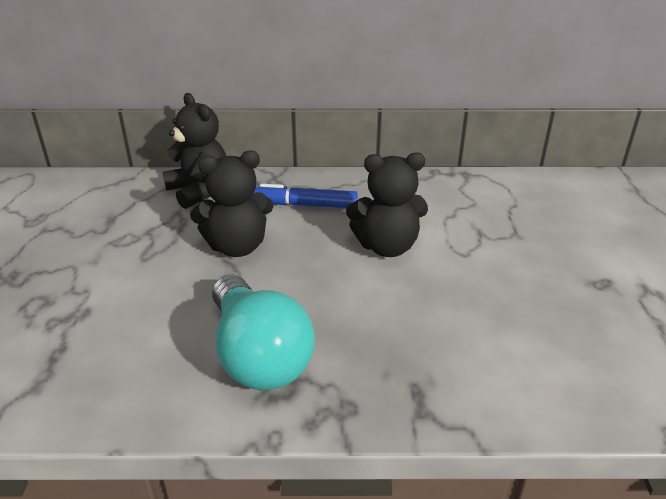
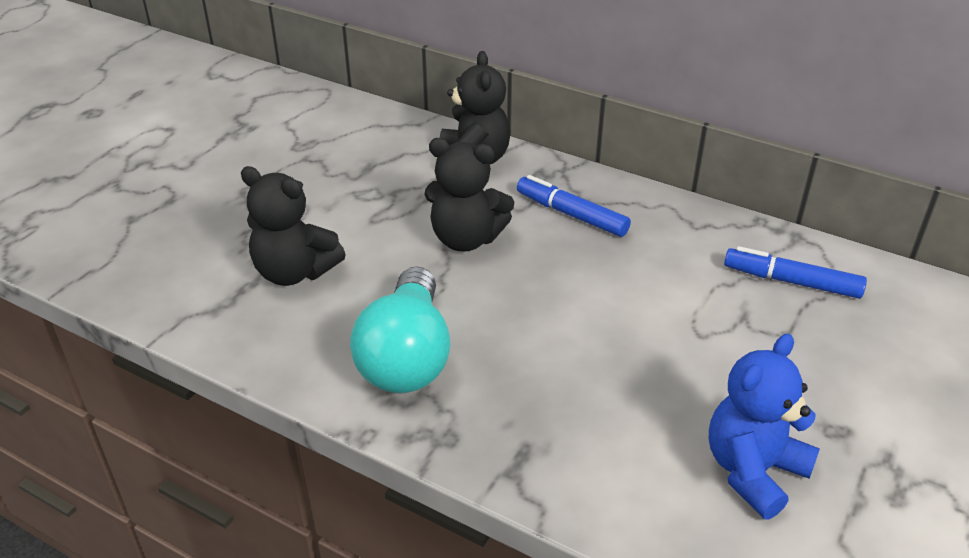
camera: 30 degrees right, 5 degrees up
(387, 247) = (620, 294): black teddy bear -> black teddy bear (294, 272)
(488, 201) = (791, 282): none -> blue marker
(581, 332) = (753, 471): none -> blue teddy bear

※ ※ ※

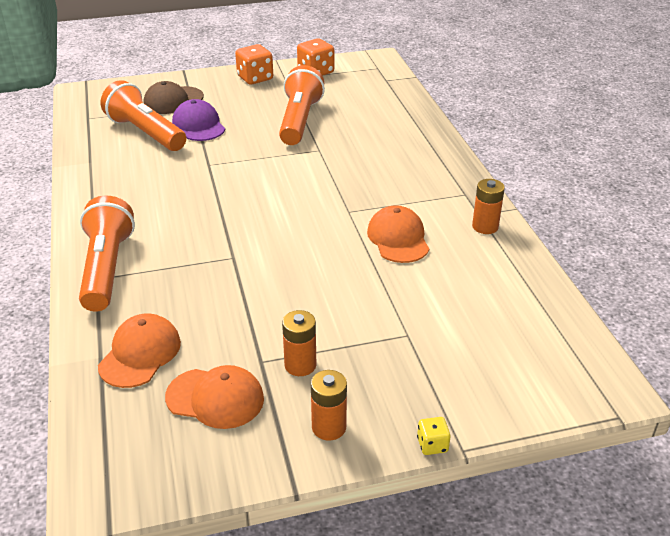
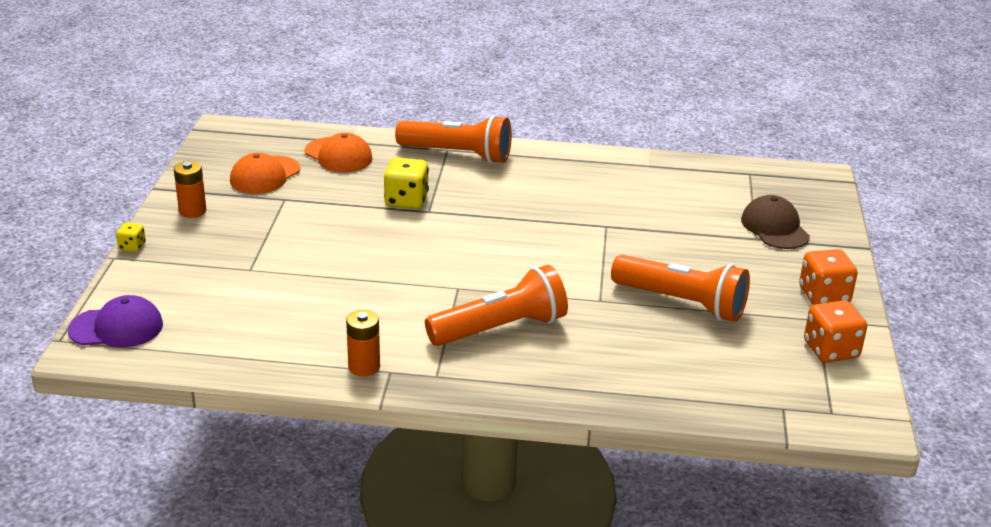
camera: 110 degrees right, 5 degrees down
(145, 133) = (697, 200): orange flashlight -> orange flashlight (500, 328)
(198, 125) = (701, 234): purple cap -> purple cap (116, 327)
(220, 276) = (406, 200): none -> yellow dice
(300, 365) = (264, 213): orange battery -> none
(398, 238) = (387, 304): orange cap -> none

※ ※ ※

• What is needed
Output the lines above exactly, but only those between the line holding "(220, 276) = (406, 200): none -> yellow dice" and the line holding "(398, 238) = (387, 304): orange cap -> none", inclusive.

• Worked solution
(220, 276) = (406, 200): none -> yellow dice
(300, 365) = (264, 213): orange battery -> none
(398, 238) = (387, 304): orange cap -> none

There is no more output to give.